- MATERIALS PROVIDED -

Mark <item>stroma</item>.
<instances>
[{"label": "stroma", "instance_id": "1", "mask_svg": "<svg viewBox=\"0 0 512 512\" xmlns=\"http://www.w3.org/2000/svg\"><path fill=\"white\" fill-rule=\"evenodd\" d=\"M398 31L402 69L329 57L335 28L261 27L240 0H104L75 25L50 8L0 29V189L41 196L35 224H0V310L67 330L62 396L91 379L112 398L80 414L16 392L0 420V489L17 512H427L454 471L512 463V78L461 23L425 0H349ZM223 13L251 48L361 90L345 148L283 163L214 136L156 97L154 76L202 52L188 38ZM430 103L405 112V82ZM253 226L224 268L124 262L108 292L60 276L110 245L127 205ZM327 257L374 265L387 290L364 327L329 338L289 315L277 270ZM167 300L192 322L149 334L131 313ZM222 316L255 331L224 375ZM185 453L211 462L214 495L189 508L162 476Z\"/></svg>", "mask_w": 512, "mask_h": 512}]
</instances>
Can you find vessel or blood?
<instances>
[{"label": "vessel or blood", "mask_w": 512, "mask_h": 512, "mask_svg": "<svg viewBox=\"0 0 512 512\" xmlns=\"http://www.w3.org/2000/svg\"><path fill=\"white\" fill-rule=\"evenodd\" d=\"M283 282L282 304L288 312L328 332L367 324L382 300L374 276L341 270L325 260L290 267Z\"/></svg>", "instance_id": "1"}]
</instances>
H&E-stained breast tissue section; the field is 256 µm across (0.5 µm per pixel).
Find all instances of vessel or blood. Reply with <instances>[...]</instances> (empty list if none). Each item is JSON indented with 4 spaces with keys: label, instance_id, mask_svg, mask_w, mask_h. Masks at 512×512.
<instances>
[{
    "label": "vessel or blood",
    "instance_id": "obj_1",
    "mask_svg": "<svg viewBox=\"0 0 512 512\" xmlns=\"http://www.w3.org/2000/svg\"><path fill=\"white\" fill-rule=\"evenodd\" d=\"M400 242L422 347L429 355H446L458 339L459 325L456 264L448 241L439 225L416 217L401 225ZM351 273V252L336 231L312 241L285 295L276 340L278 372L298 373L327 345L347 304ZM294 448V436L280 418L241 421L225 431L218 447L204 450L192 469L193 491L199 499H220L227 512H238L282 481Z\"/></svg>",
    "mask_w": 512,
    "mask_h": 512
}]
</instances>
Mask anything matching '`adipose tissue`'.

- DIRECTIVE -
Your task is to reproduce, exactly and exclusively, the lines from the one holding "Find all instances" through the final line of the listing.

- WRITTEN ANSWER -
Find all instances of vessel or blood. Reply with <instances>[...]</instances> (empty list if none). Each item is JSON indented with 4 spaces with keys: label, instance_id, mask_svg, mask_w, mask_h. Masks at 512×512.
<instances>
[{
    "label": "vessel or blood",
    "instance_id": "obj_1",
    "mask_svg": "<svg viewBox=\"0 0 512 512\" xmlns=\"http://www.w3.org/2000/svg\"><path fill=\"white\" fill-rule=\"evenodd\" d=\"M400 242L422 347L429 355H446L458 339L459 325L456 264L448 241L439 225L416 217L401 225ZM351 273V252L336 231L312 241L285 295L276 340L278 372L298 373L327 345L347 304ZM294 448V436L280 418L241 421L225 431L218 447L204 450L192 469L193 491L199 499H220L227 512H238L282 481Z\"/></svg>",
    "mask_w": 512,
    "mask_h": 512
}]
</instances>
Mask anything matching '`adipose tissue`'.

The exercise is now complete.